▶ **Input**:
-- -- --
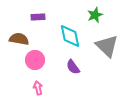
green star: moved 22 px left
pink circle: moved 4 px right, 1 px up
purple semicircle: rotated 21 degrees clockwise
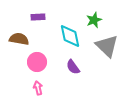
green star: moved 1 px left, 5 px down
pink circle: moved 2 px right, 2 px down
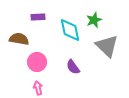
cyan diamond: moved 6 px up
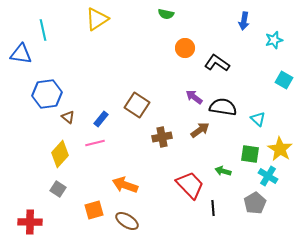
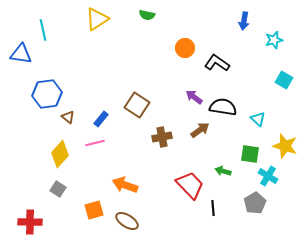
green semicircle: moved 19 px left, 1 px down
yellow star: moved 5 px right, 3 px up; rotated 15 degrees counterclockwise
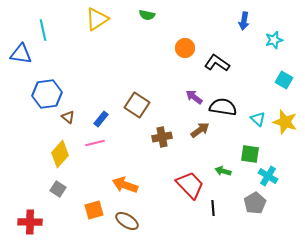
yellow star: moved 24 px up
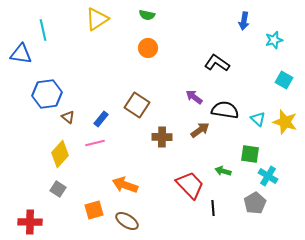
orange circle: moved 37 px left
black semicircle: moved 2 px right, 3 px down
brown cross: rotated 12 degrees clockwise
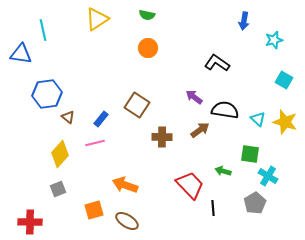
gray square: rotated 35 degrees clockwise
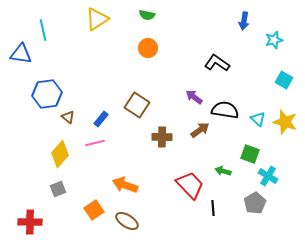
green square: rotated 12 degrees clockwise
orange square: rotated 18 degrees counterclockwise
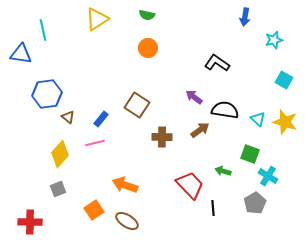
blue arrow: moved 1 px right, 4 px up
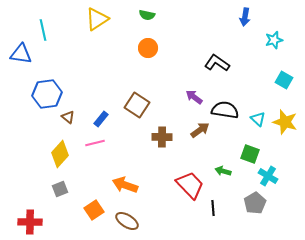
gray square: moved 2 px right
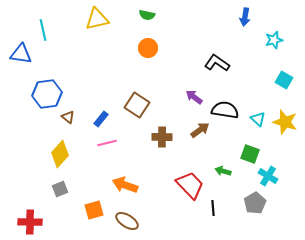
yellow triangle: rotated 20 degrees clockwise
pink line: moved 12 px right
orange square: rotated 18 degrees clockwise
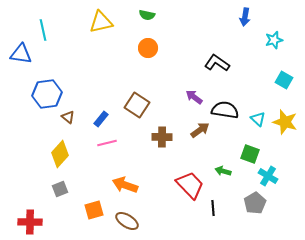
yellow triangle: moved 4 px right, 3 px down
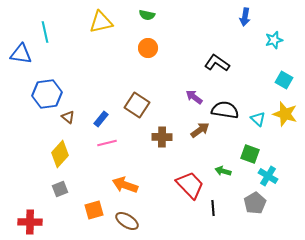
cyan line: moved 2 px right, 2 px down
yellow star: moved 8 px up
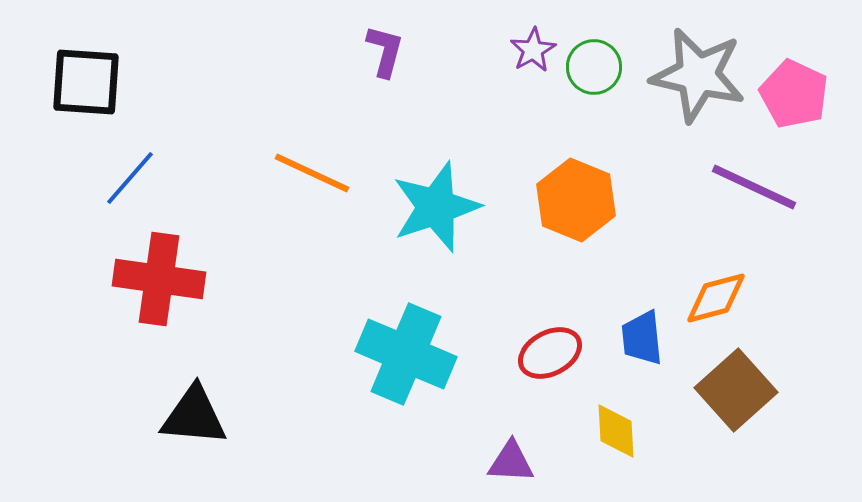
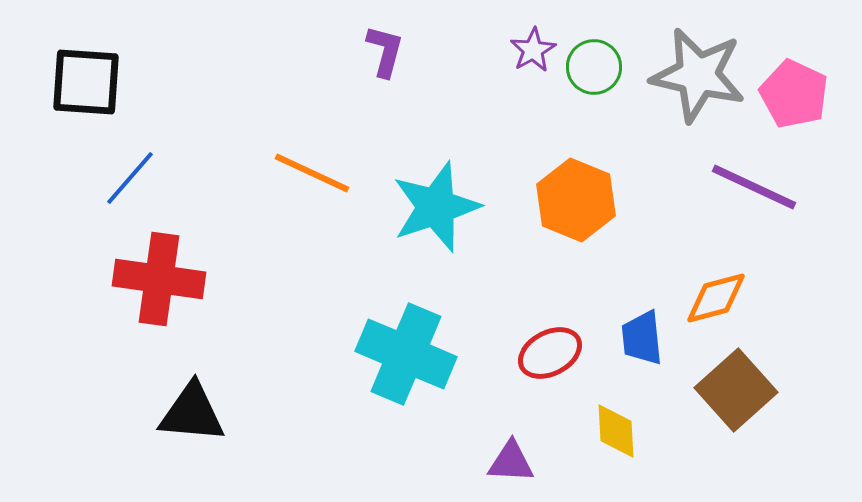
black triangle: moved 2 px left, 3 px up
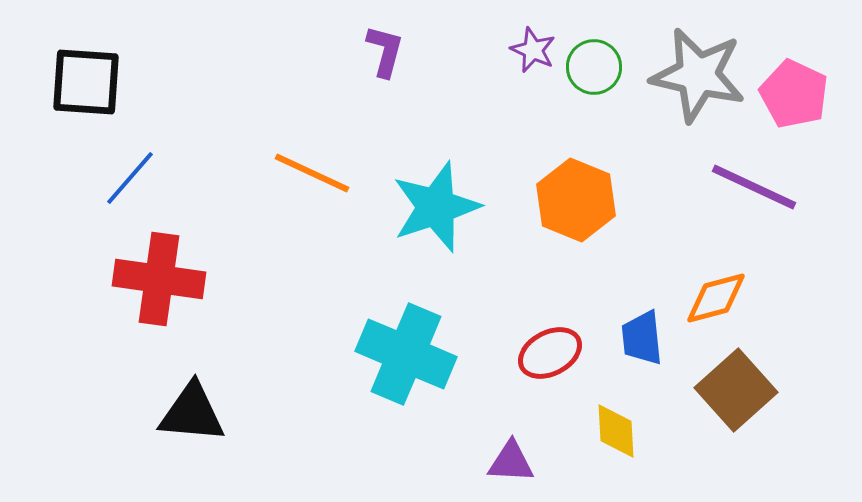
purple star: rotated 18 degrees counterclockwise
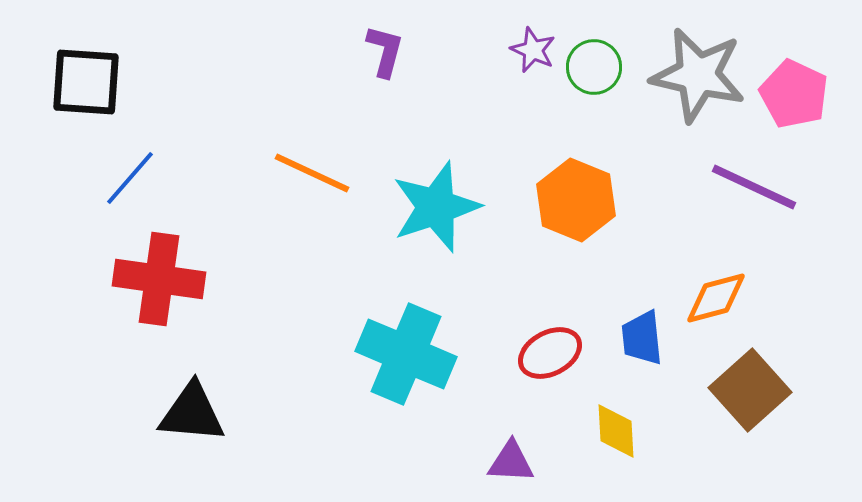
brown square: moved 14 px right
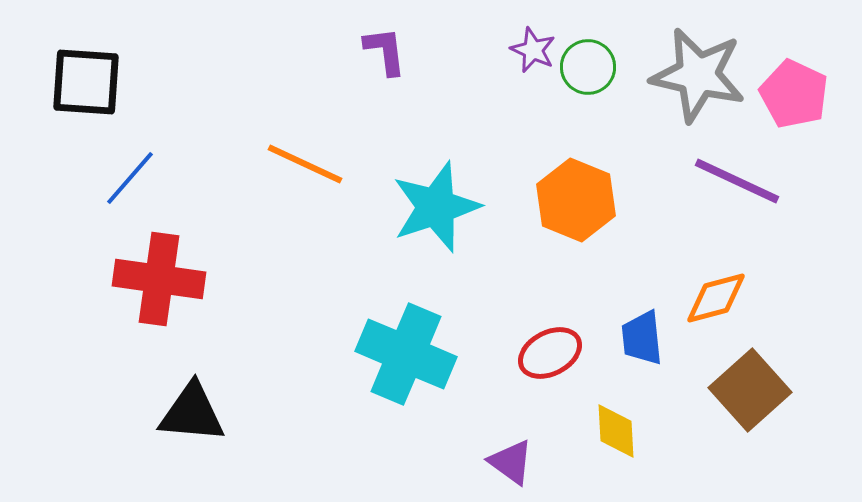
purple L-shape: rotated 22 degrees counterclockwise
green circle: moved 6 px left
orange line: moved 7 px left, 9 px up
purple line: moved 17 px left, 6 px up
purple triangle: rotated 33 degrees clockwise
-- -- --
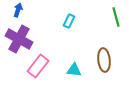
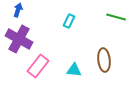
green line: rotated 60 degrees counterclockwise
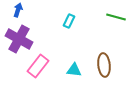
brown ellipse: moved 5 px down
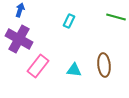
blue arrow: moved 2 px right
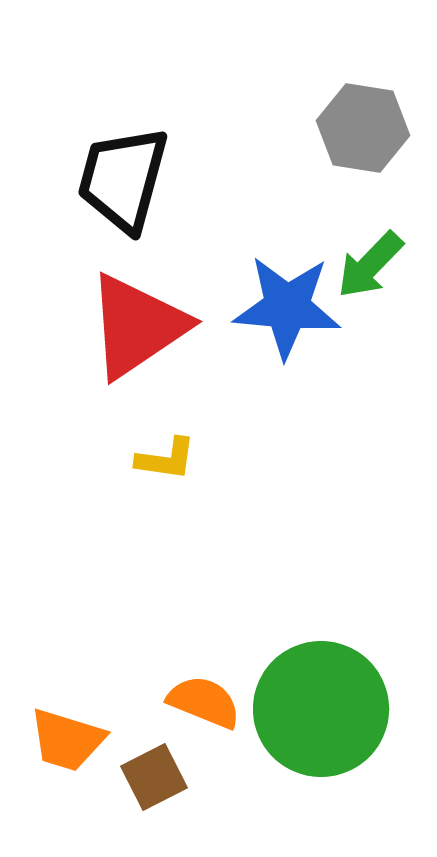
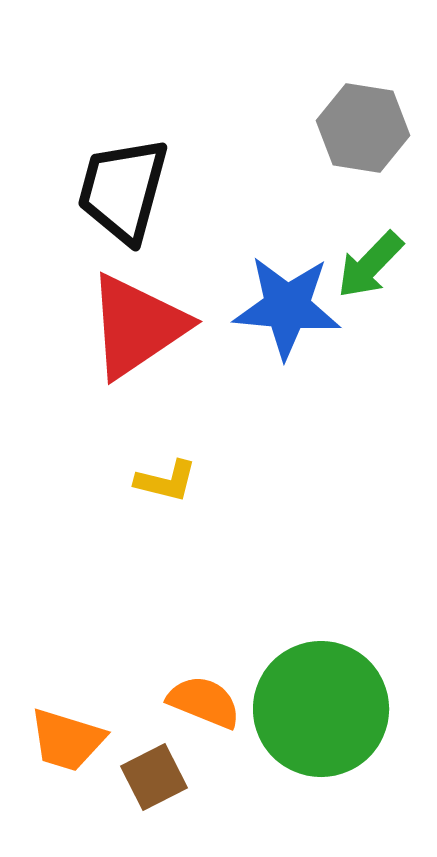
-- -- --
▶ **Your task**: Repeat word for word the lines between the one holding "yellow triangle: rotated 20 degrees clockwise" and the one holding "brown square: moved 14 px right", inclusive, leaving out the pictures.

▶ **Completed exercise**:
yellow triangle: rotated 20 degrees clockwise
pink line: moved 12 px right
orange square: rotated 18 degrees clockwise
yellow triangle: moved 4 px right, 3 px down
cyan line: moved 2 px right, 2 px down
yellow star: moved 8 px up
black triangle: moved 2 px left, 3 px up
purple star: rotated 18 degrees counterclockwise
brown square: moved 14 px right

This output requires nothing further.